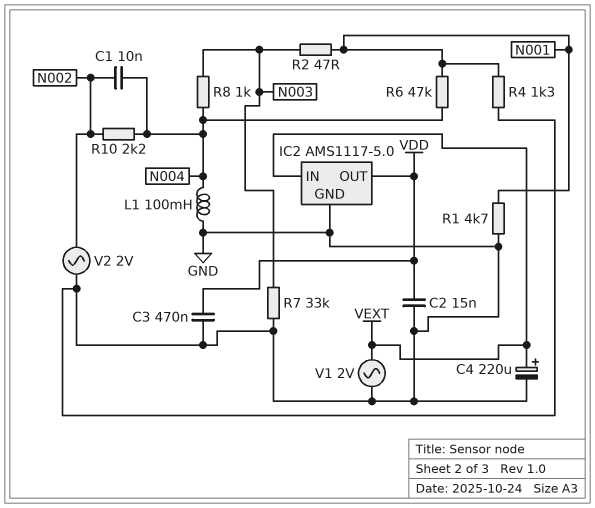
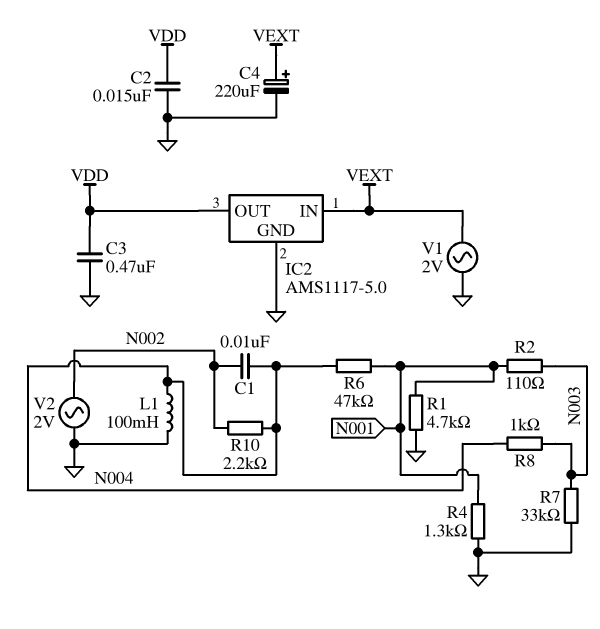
R2: 47 (N001, N003) -> 110 (N001, N003)

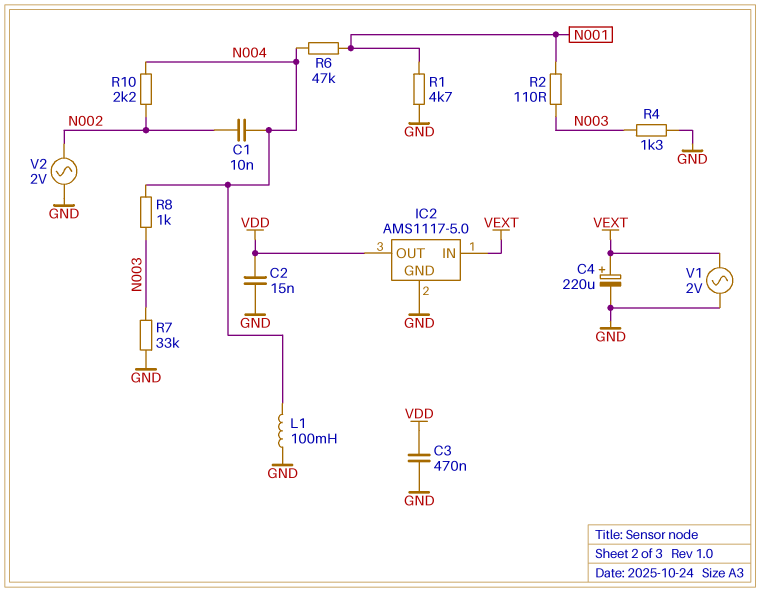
R4: 1.3k (GND, N001) -> 1.3k (GND, N003)

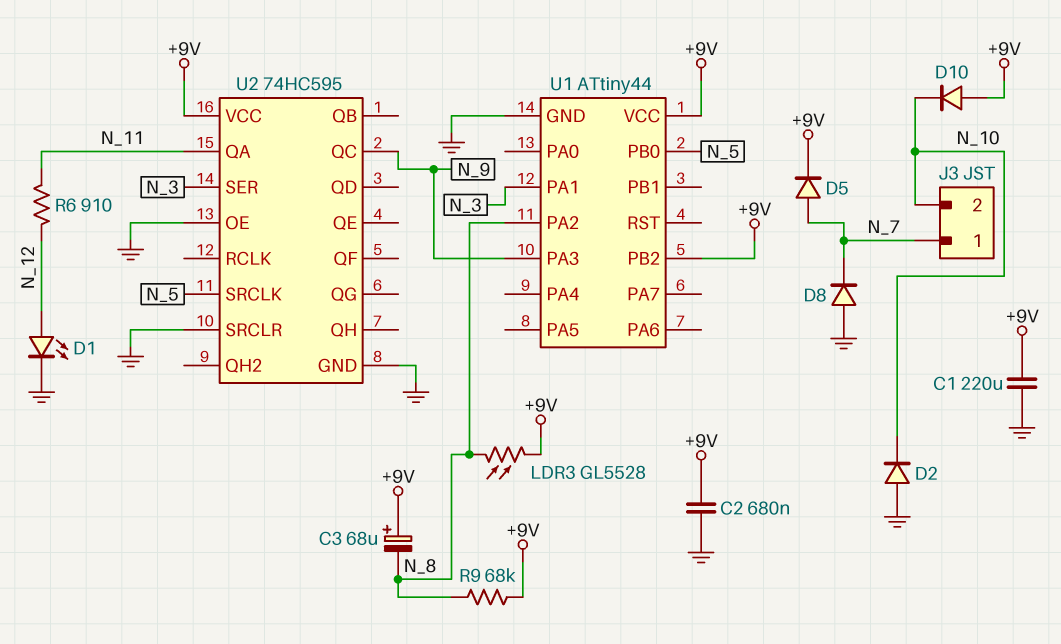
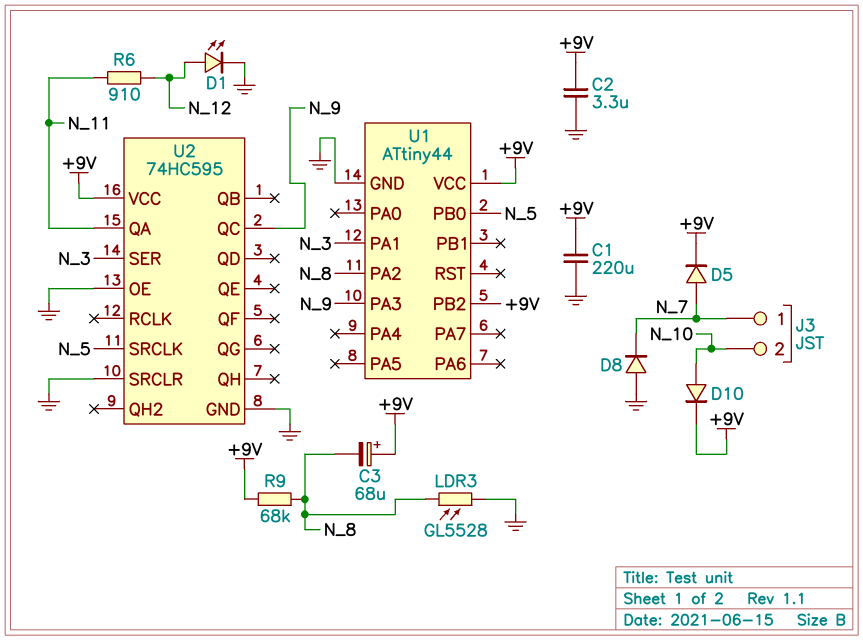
C2: 680nF (+9V, GND) -> 3.3uF (+9V, GND)
D2: diode (A GND, K N_10) -> none
D10: diode (A +9V, K N_10) -> diode (A N_10, K +9V)
LDR3: GL5528 (+9V, N_8) -> GL5528 (GND, N_8)

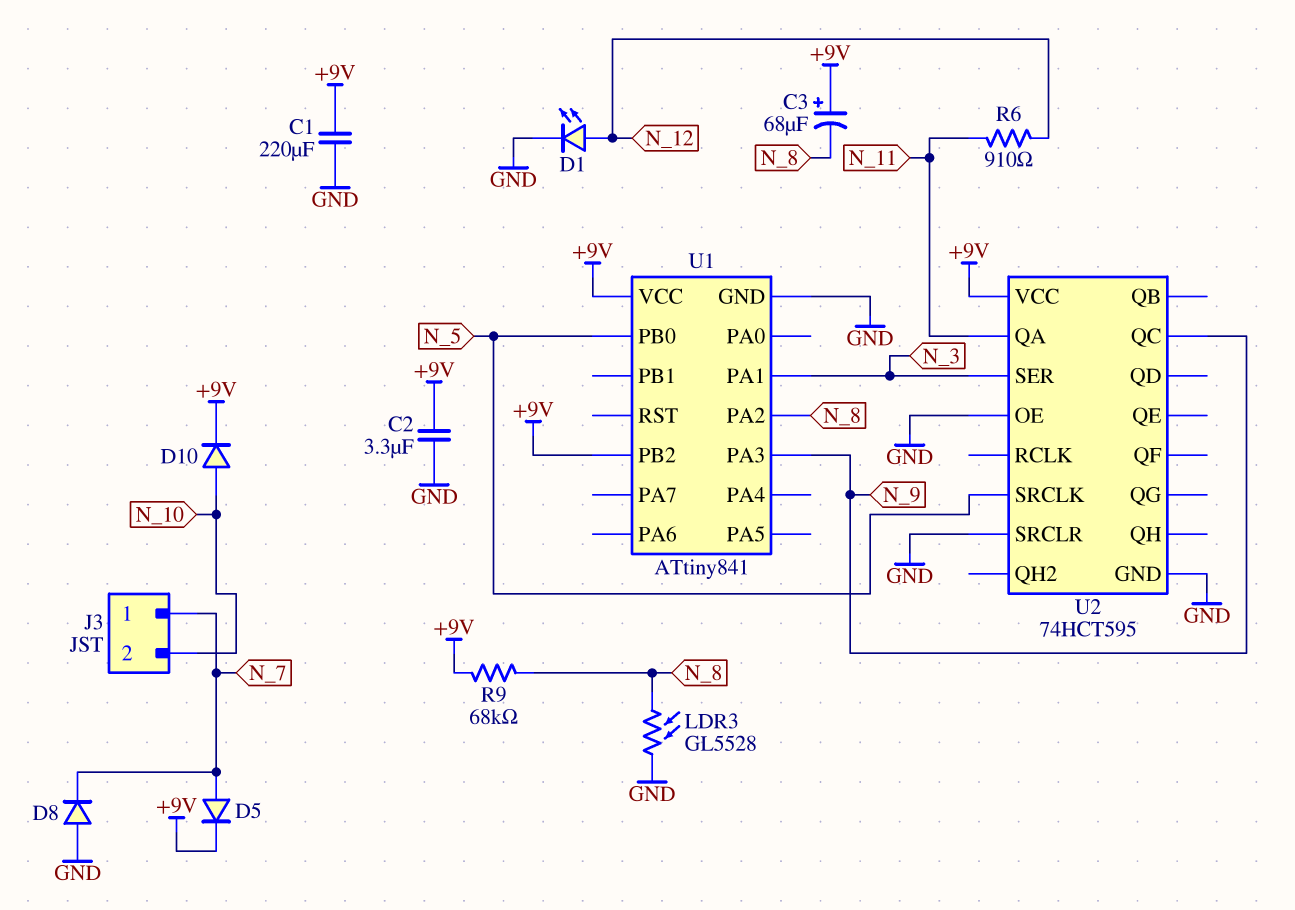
U1: ATtiny44 -> ATtiny841
U2: 74HC595 -> 74HCT595

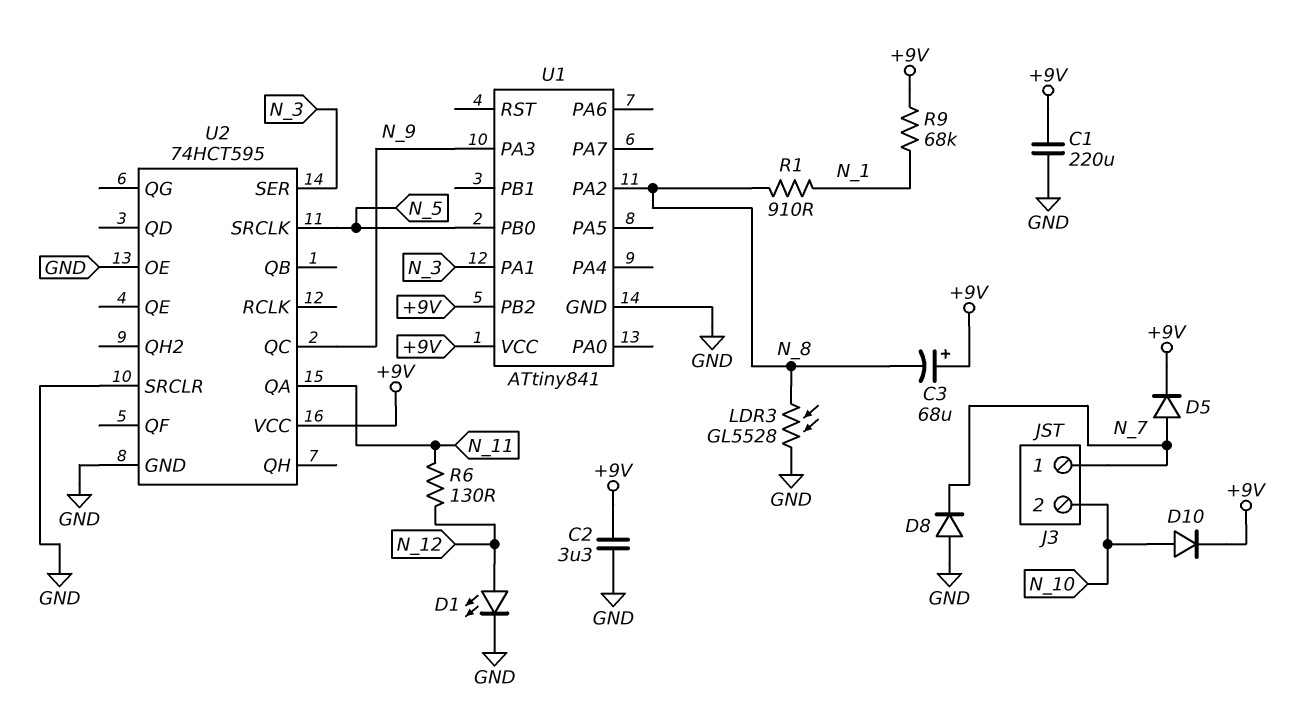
R1: none -> 910 (N_1, N_8)
R6: 910 (N_11, N_12) -> 130 (N_11, N_12)
R9: 68k (+9V, N_8) -> 68k (+9V, N_1)

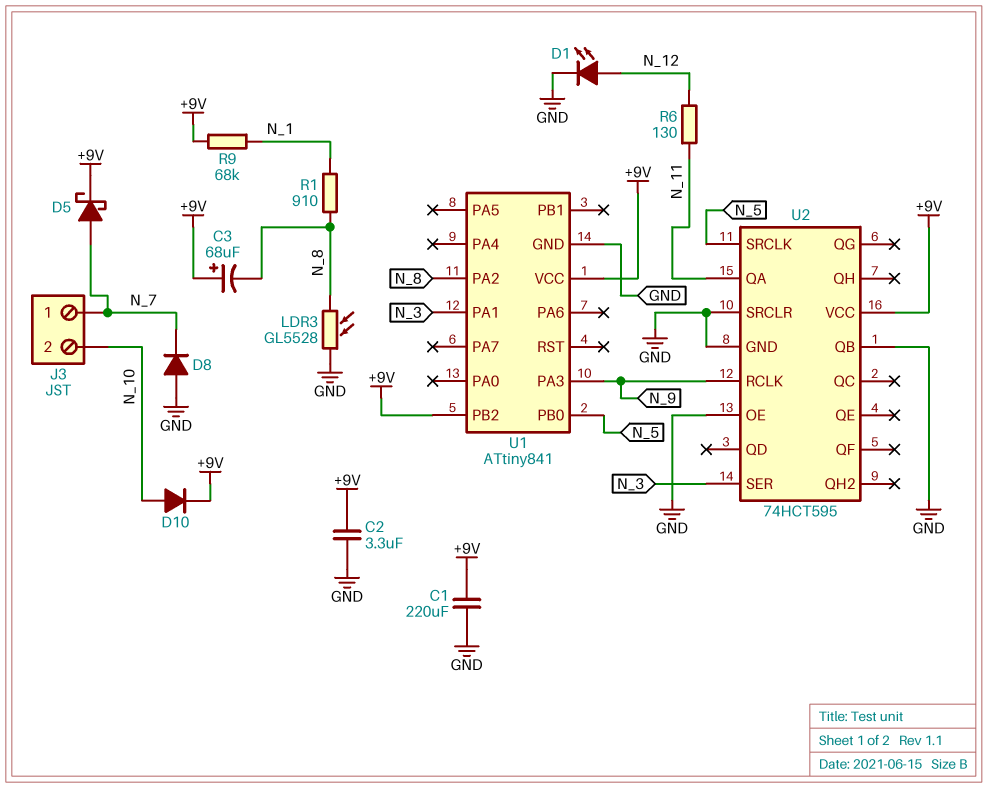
D5: diode (A N_7, K +9V) -> schottky (A N_7, K +9V)
U2 pin QB: none -> GND
U2 pin QC: N_9 -> none
U2 pin RCLK: none -> N_9

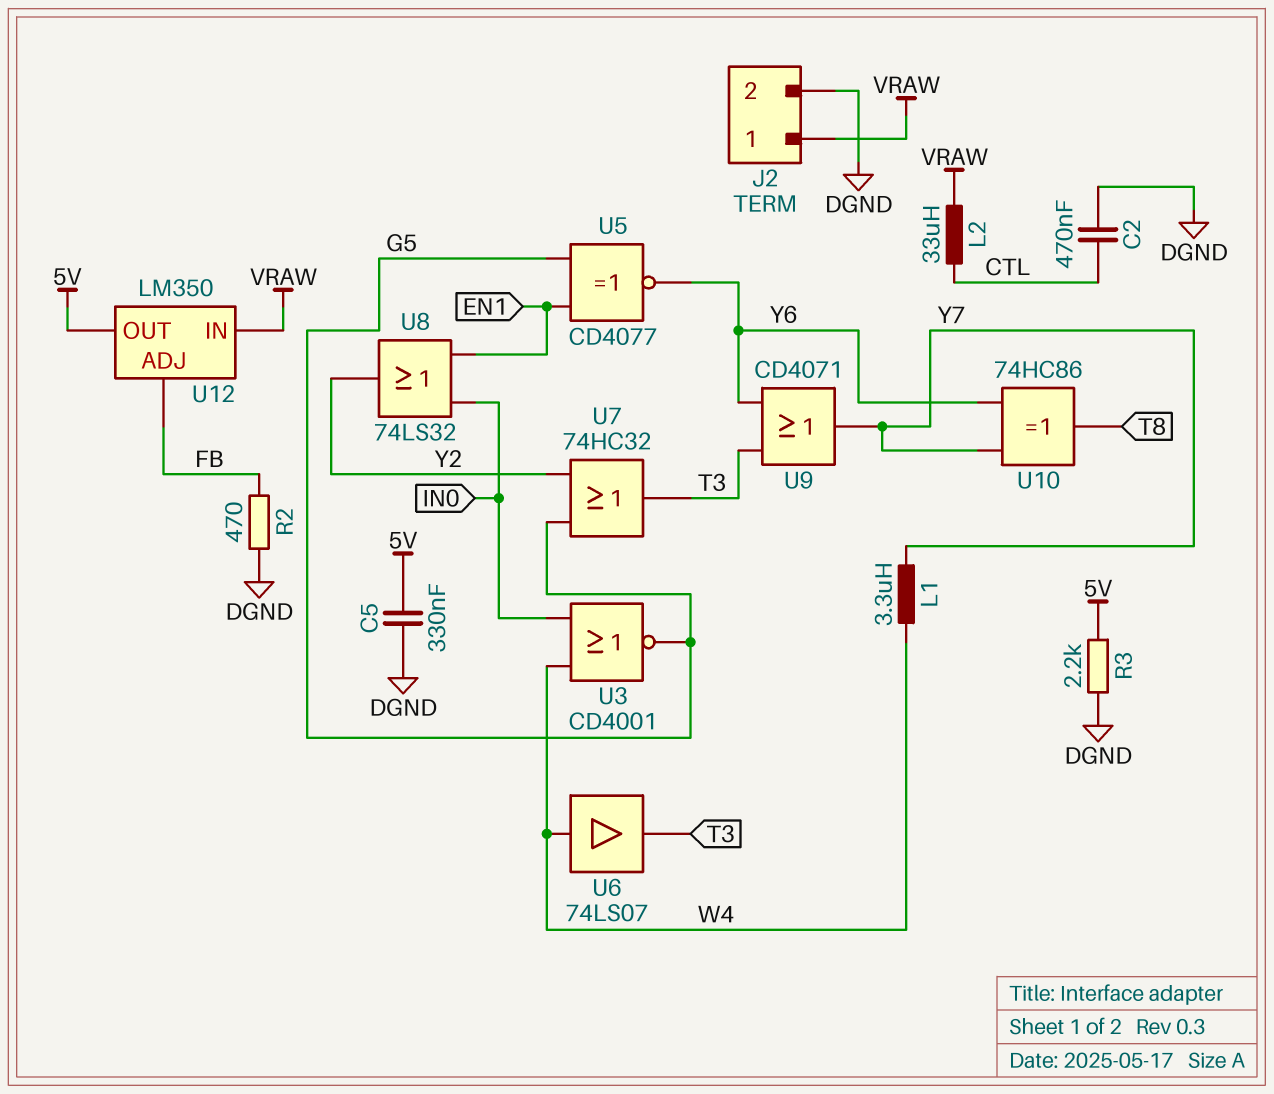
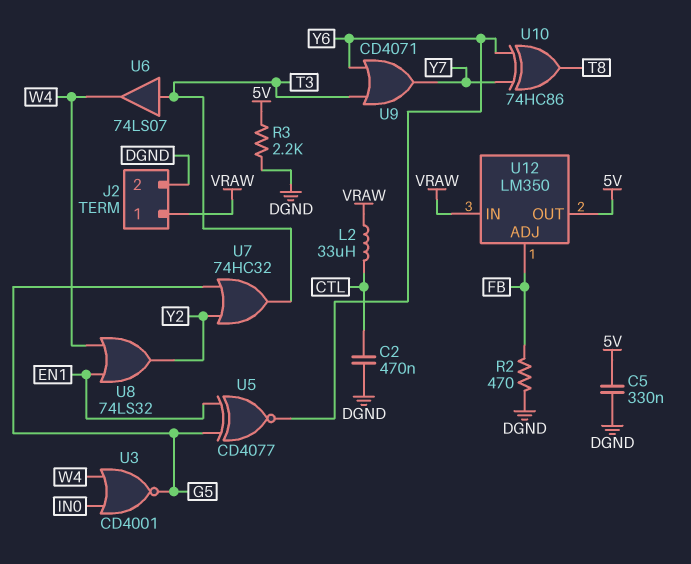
L1: 3.3uH (W4, Y7) -> none
U6: buffer 74LS07 (in W4, out T3) -> buffer 74LS07 (in T3, out W4)
U8: OR 74LS32 (in EN1, in IN0, out Y2) -> OR 74LS32 (in EN1, in W4, out Y2)

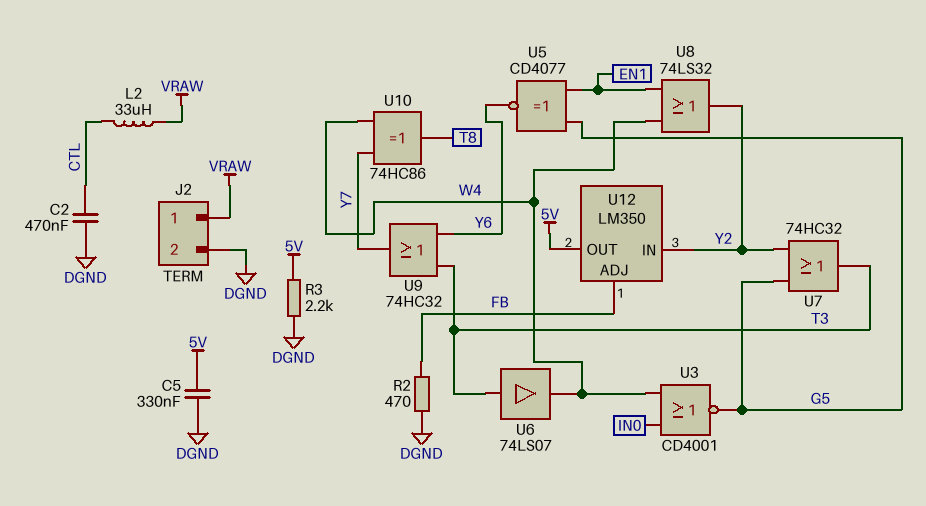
U9: OR CD4071 (in T3, in Y6, out Y7) -> OR 74HC32 (in T3, in Y6, out Y7)
U10: XOR 74HC86 (in Y6, in Y7, out T8) -> XOR 74HC86 (in W4, in Y7, out T8)
U12 pin IN: VRAW -> Y2

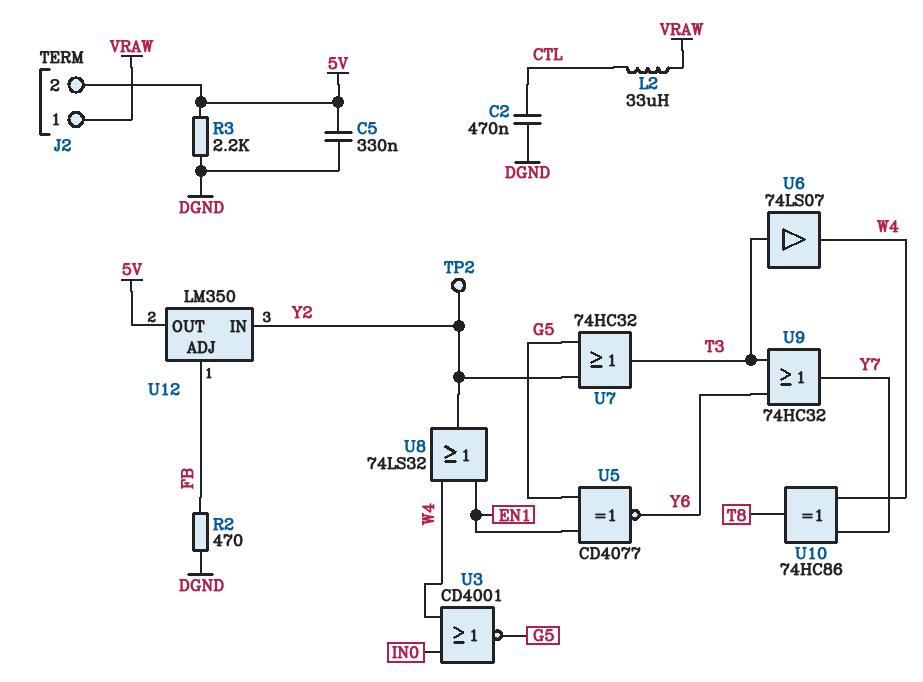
J2 pin 2: DGND -> 5V
TP2: none -> test point (Y2)

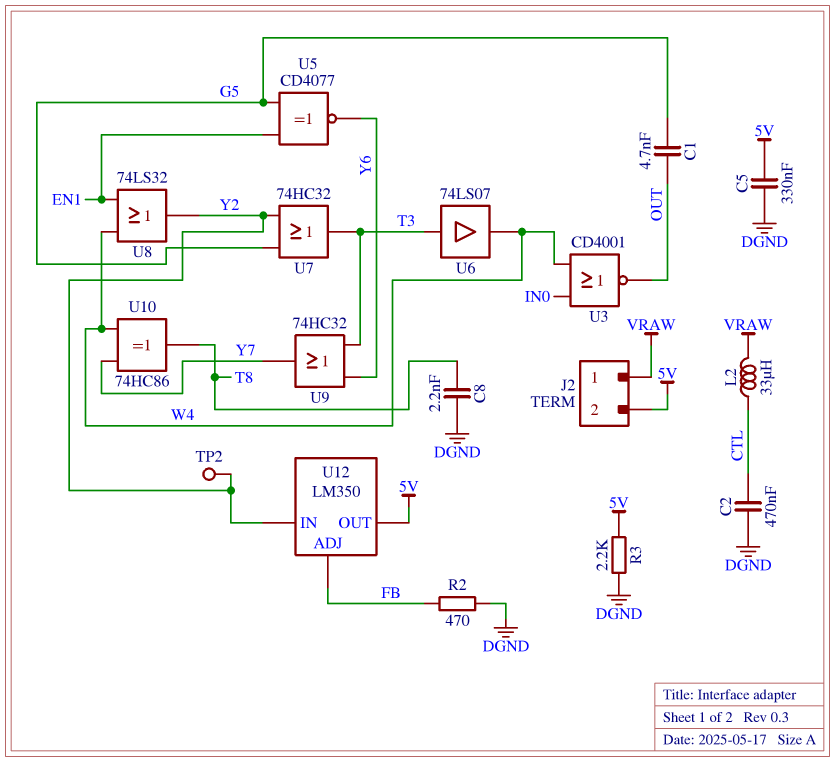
C1: none -> 4.7nF (G5, OUT)
C8: none -> 2.2nF (DGND, T8)
U3: NOR CD4001 (in IN0, in W4, out G5) -> NOR CD4001 (in IN0, in W4, out OUT)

Goal of the exercise: Return exactly what appears from the opening line of the material through the line with "U9: OR CD4071", apart from the pictures.

Finished exercise:
R2: 47 (N001, N003) -> 110 (N001, N003)

R4: 1.3k (GND, N001) -> 1.3k (GND, N003)

C2: 680nF (+9V, GND) -> 3.3uF (+9V, GND)
D2: diode (A GND, K N_10) -> none
D10: diode (A +9V, K N_10) -> diode (A N_10, K +9V)
LDR3: GL5528 (+9V, N_8) -> GL5528 (GND, N_8)

U1: ATtiny44 -> ATtiny841
U2: 74HC595 -> 74HCT595

R1: none -> 910 (N_1, N_8)
R6: 910 (N_11, N_12) -> 130 (N_11, N_12)
R9: 68k (+9V, N_8) -> 68k (+9V, N_1)

D5: diode (A N_7, K +9V) -> schottky (A N_7, K +9V)
U2 pin QB: none -> GND
U2 pin QC: N_9 -> none
U2 pin RCLK: none -> N_9

L1: 3.3uH (W4, Y7) -> none
U6: buffer 74LS07 (in W4, out T3) -> buffer 74LS07 (in T3, out W4)
U8: OR 74LS32 (in EN1, in IN0, out Y2) -> OR 74LS32 (in EN1, in W4, out Y2)

U9: OR CD4071 (in T3, in Y6, out Y7) -> OR 74HC32 (in T3, in Y6, out Y7)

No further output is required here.